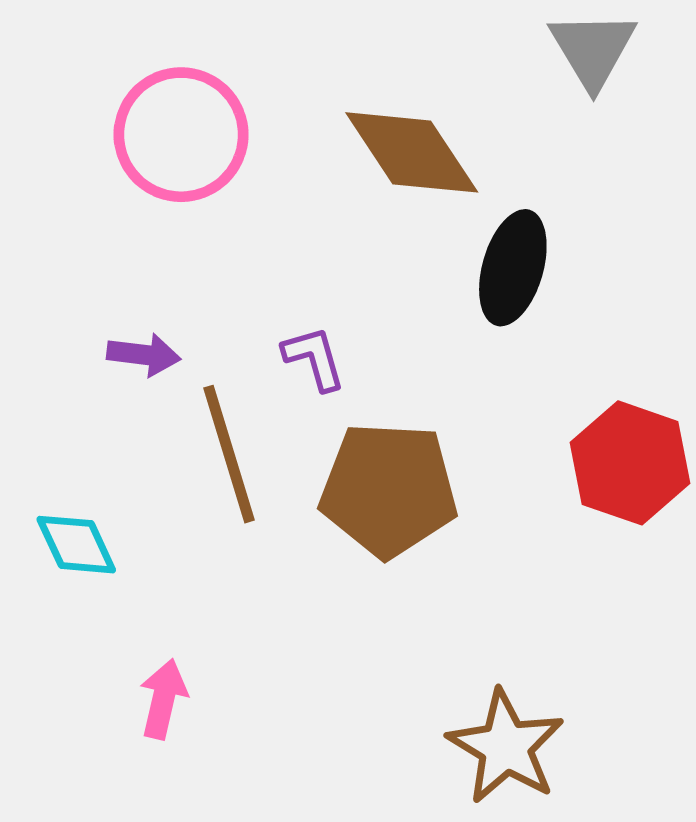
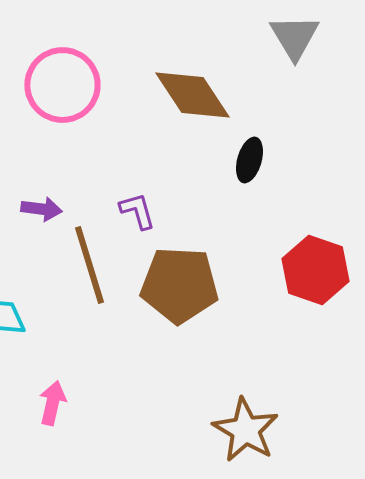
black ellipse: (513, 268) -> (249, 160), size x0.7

==

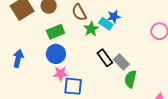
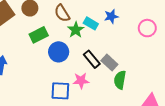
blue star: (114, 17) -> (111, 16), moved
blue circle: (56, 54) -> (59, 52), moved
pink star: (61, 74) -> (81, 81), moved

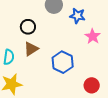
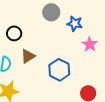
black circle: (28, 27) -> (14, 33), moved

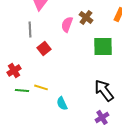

* * *

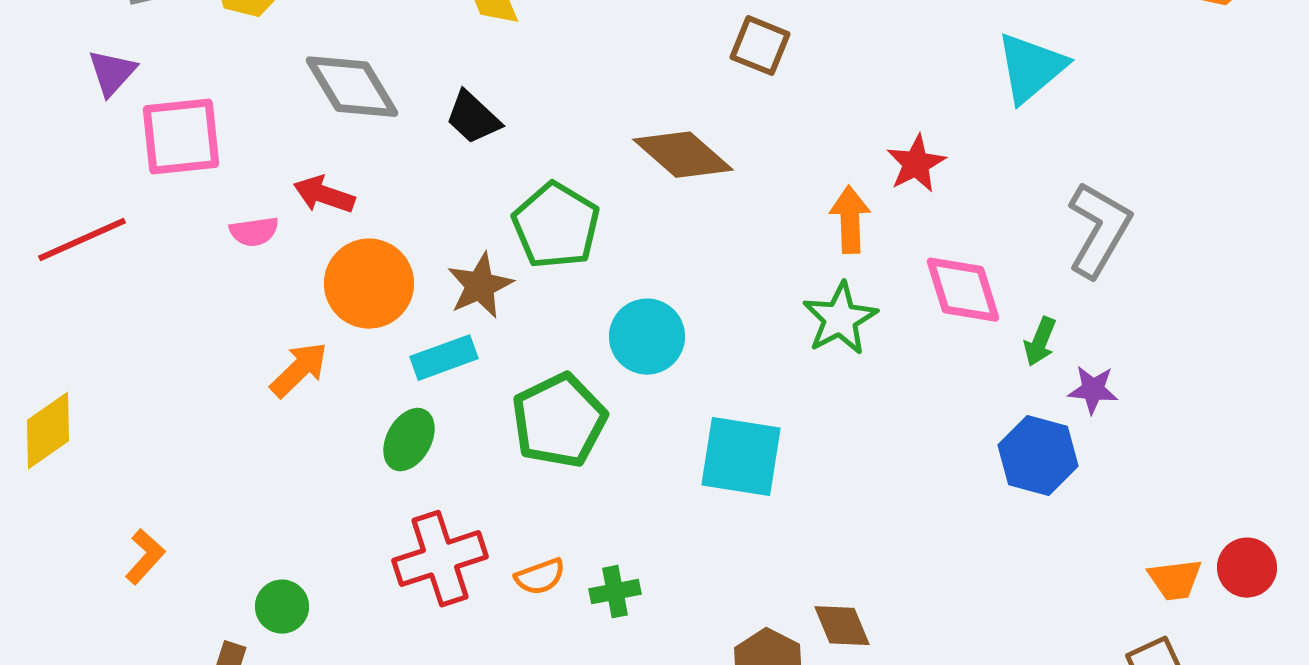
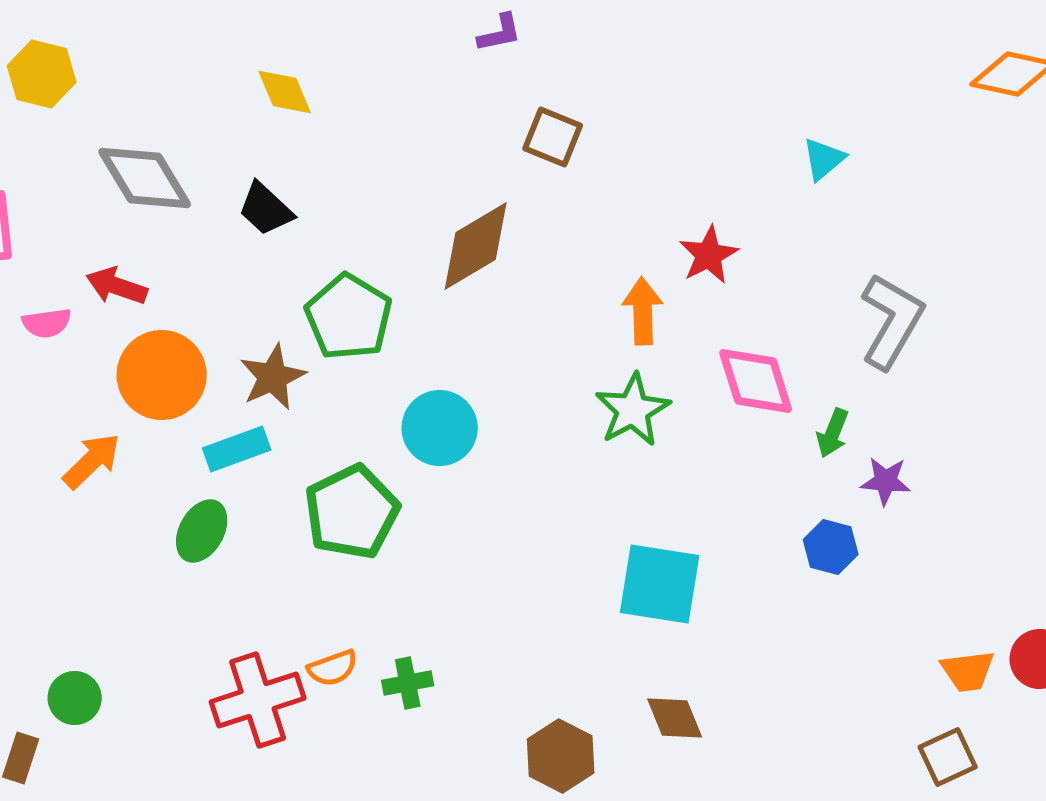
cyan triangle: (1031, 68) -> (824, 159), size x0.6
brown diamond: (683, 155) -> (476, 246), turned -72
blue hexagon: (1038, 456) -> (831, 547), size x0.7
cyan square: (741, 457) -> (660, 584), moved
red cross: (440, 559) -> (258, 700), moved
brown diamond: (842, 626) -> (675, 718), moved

(About this exercise): Show all lines in the preceding material that have "moved" in them.

(Answer area):
blue star: (114, 17) -> (111, 16), moved
blue circle: (56, 54) -> (59, 52), moved
pink star: (61, 74) -> (81, 81), moved
black circle: (28, 27) -> (14, 33), moved
cyan square: (741, 457) -> (660, 584), moved
red cross: (440, 559) -> (258, 700), moved
brown diamond: (842, 626) -> (675, 718), moved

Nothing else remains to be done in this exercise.